## TASK REQUIREMENTS
Find each line of the material below in which the word "degrees" occurs, and return it.

## ENTRIES SHOWN
'''

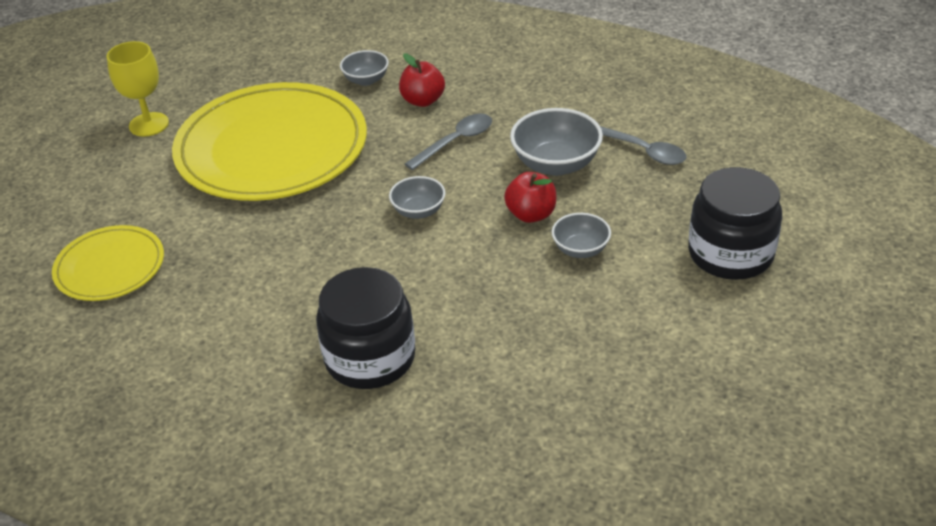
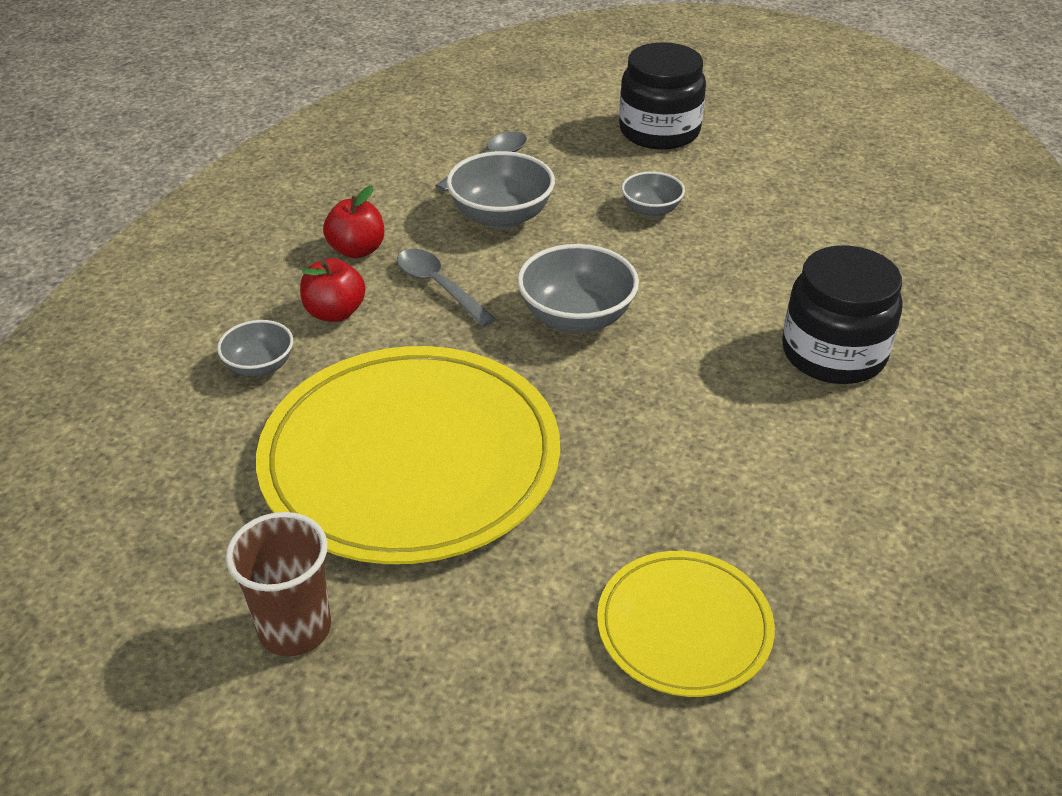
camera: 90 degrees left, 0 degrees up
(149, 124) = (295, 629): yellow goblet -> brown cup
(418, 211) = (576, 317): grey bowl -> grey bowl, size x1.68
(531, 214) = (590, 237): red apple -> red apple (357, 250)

'''
'''

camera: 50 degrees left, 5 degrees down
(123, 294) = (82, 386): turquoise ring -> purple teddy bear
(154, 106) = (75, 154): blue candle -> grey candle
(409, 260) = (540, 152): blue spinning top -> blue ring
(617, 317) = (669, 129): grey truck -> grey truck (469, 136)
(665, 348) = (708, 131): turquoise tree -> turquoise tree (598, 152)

'''

## WRITTEN ANSWER
camera: 90 degrees left, 0 degrees up
camera: 50 degrees left, 5 degrees down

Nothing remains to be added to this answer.